* About this task *
Using the listing below, set down exactly the lines starting at the line that contains "R212: 47k (0V, N003) -> none" and ending at the line that contains "C220: 220nF (N026, U204/OSC2) -> none", both included, and no others.

--------------------

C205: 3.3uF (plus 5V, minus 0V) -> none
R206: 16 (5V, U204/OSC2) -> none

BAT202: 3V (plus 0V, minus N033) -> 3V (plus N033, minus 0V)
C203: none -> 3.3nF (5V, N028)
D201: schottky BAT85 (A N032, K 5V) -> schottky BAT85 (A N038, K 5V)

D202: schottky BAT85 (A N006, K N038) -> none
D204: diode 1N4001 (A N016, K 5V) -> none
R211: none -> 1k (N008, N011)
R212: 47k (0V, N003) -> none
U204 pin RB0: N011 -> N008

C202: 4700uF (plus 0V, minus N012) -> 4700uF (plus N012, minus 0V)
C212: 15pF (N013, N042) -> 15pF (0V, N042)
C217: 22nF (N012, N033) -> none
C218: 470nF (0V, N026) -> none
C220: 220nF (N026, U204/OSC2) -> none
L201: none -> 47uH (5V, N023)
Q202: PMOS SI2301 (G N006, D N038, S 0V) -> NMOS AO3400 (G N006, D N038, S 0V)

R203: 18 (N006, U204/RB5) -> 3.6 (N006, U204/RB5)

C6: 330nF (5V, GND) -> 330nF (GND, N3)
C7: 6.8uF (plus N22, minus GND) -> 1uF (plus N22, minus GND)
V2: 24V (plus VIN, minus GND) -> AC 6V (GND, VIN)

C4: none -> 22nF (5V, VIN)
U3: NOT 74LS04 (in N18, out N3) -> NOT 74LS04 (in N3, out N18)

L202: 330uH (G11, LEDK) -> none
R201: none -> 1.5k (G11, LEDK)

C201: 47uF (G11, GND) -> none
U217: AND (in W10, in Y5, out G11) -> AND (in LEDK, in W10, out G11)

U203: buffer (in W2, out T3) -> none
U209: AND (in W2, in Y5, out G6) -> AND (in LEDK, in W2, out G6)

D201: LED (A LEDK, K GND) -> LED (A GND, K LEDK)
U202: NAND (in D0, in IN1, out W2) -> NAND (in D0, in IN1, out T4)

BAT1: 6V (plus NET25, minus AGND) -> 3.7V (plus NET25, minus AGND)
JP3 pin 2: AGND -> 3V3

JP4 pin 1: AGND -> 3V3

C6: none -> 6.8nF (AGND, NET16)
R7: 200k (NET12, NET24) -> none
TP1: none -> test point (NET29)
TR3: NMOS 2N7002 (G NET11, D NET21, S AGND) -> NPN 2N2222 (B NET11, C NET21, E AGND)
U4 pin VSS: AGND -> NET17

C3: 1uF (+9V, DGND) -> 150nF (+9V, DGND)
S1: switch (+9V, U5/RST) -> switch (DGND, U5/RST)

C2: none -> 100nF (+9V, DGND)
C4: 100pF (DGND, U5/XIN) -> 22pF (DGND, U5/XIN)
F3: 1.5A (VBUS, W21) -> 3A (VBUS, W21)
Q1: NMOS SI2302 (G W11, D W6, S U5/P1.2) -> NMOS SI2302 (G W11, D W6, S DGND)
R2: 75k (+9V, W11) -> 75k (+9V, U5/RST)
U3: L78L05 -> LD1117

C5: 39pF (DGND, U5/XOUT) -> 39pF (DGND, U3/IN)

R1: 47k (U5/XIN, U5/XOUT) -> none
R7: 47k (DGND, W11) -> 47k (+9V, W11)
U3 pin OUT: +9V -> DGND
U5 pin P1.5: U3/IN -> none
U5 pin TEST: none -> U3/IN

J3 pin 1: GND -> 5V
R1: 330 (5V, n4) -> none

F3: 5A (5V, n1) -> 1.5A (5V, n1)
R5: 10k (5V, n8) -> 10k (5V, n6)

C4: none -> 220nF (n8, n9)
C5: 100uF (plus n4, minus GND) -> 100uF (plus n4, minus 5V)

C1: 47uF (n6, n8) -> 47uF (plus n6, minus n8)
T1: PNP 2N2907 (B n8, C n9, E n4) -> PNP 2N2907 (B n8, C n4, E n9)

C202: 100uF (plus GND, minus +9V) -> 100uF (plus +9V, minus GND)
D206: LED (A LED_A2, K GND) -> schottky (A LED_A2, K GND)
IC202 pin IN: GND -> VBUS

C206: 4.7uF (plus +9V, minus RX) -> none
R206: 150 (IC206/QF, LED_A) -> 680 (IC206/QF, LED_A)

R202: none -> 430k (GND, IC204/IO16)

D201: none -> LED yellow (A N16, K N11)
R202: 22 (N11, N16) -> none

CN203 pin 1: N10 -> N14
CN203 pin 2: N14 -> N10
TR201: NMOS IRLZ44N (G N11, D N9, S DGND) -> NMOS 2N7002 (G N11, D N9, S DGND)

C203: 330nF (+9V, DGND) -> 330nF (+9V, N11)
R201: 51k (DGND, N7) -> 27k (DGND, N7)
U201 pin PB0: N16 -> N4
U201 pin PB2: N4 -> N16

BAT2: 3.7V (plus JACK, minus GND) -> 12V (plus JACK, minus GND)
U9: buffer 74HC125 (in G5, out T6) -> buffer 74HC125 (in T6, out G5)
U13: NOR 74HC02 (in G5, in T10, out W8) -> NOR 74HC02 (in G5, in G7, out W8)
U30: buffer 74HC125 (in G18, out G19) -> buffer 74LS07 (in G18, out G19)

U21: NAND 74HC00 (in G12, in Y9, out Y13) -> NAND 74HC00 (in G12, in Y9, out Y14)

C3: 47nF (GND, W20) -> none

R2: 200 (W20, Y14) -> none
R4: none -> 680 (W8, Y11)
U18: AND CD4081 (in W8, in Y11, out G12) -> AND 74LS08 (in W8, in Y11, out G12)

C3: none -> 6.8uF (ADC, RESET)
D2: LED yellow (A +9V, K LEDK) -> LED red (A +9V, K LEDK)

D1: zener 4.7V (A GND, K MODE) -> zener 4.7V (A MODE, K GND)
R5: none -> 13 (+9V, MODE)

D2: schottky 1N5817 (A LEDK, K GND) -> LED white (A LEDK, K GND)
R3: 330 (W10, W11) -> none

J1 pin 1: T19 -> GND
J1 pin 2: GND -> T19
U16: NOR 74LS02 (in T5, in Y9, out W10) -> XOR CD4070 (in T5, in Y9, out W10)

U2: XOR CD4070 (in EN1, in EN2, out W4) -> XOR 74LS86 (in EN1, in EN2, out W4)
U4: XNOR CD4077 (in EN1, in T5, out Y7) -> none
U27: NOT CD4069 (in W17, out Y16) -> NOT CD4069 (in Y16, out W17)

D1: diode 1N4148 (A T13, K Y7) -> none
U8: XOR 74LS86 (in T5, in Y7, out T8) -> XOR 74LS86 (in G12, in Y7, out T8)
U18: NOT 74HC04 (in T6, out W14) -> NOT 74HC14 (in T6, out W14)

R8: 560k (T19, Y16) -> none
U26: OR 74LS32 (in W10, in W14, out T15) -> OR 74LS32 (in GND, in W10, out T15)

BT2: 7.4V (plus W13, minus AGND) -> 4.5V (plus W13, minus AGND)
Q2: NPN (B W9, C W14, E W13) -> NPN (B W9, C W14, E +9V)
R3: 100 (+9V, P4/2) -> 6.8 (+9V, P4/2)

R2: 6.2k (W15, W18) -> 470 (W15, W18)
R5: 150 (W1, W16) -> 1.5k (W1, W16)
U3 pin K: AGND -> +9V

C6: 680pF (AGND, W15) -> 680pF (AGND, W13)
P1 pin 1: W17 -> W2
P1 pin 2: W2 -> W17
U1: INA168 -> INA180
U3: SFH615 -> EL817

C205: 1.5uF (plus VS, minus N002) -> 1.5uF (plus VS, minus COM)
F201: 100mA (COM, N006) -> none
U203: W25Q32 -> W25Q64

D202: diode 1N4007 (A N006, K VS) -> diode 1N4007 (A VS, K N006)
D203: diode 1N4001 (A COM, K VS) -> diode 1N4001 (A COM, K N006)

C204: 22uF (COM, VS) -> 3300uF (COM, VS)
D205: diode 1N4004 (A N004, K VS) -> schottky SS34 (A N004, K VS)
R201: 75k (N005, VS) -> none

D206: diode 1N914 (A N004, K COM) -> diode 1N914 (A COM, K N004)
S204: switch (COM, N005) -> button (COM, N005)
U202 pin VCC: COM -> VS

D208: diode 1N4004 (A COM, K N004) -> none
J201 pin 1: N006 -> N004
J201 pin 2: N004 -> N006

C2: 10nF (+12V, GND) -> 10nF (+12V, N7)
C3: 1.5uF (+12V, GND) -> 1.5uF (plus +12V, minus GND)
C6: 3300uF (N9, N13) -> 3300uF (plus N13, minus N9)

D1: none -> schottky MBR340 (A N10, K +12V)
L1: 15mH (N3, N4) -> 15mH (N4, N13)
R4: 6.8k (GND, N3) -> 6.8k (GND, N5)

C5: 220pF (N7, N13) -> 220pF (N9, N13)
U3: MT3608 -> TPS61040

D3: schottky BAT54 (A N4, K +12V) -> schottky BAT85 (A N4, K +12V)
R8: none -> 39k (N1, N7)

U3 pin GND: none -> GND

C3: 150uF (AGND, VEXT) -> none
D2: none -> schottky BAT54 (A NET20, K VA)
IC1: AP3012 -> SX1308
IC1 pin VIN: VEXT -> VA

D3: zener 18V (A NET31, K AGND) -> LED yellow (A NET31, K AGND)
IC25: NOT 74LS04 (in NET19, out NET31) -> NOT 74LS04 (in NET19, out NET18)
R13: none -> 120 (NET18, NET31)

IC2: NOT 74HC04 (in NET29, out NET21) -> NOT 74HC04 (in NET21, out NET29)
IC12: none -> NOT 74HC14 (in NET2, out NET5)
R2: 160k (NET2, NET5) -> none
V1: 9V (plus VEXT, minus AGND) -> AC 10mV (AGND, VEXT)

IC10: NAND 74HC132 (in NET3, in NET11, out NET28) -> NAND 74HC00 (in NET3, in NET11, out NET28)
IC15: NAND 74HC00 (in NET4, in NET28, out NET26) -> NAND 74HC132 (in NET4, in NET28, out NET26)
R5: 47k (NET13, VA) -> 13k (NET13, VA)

--------------------

* Written response *
R212: 47k (0V, N003) -> none
U204 pin RB0: N011 -> N008

C202: 4700uF (plus 0V, minus N012) -> 4700uF (plus N012, minus 0V)
C212: 15pF (N013, N042) -> 15pF (0V, N042)
C217: 22nF (N012, N033) -> none
C218: 470nF (0V, N026) -> none
C220: 220nF (N026, U204/OSC2) -> none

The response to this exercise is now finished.